What you should do: Copy word for word the stretch of the entries below that runs from the line containing "Question: Is silver" through the line containing "Question: Among these", including both of those lines.
Records supplied Start Marker
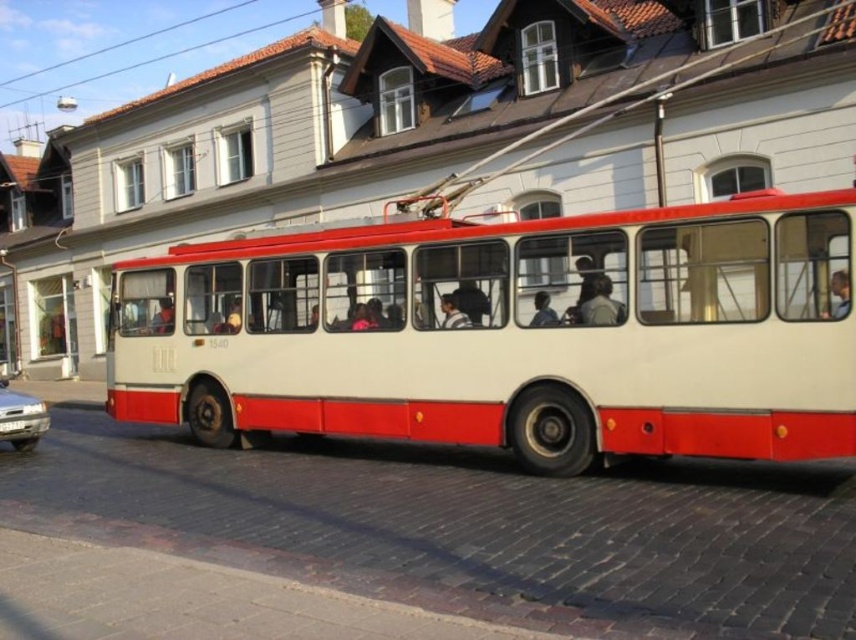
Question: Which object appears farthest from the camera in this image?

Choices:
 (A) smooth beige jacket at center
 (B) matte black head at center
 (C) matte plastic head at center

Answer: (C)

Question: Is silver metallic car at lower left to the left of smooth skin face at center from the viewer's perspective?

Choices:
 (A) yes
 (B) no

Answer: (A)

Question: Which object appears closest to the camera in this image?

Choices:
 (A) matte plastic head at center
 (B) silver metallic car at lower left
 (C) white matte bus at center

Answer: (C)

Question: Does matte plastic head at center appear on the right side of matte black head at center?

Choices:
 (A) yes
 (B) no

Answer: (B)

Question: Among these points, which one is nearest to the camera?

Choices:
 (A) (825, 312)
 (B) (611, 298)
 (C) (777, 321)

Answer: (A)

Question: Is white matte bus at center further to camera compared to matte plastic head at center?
Records supplied End Marker
Answer to this task:
Question: Is silver metallic car at lower left to the left of smooth skin face at center from the viewer's perspective?

Choices:
 (A) yes
 (B) no

Answer: (A)

Question: Which object appears closest to the camera in this image?

Choices:
 (A) matte plastic head at center
 (B) silver metallic car at lower left
 (C) white matte bus at center

Answer: (C)

Question: Does matte plastic head at center appear on the right side of matte black head at center?

Choices:
 (A) yes
 (B) no

Answer: (B)

Question: Among these points, which one is nearest to the camera?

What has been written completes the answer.